(Stored data entries)
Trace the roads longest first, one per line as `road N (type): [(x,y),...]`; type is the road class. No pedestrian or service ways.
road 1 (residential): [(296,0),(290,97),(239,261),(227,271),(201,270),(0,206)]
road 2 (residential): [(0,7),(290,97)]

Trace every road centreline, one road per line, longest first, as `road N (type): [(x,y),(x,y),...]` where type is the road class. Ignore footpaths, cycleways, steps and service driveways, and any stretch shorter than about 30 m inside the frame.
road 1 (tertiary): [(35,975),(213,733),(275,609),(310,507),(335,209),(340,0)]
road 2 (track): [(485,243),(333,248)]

### [Task item]
Take the records above and copy them out exactly.

### [Answer space]
Trace the roads longest first, one per line as `road N (type): [(x,y),...]`; type is the road class. No pedestrian or service ways.
road 1 (residential): [(296,0),(290,97),(239,261),(227,271),(201,270),(0,206)]
road 2 (residential): [(0,7),(290,97)]

Trace every road centreline, one road per line, longest first, as `road N (type): [(x,y),(x,y),...]` where type is the road class. Ignore footpaths, cycleways, steps and service driveways, and any stretch shorter than about 30 m inside the frame.
road 1 (tertiary): [(35,975),(213,733),(275,609),(310,507),(335,209),(340,0)]
road 2 (track): [(485,243),(333,248)]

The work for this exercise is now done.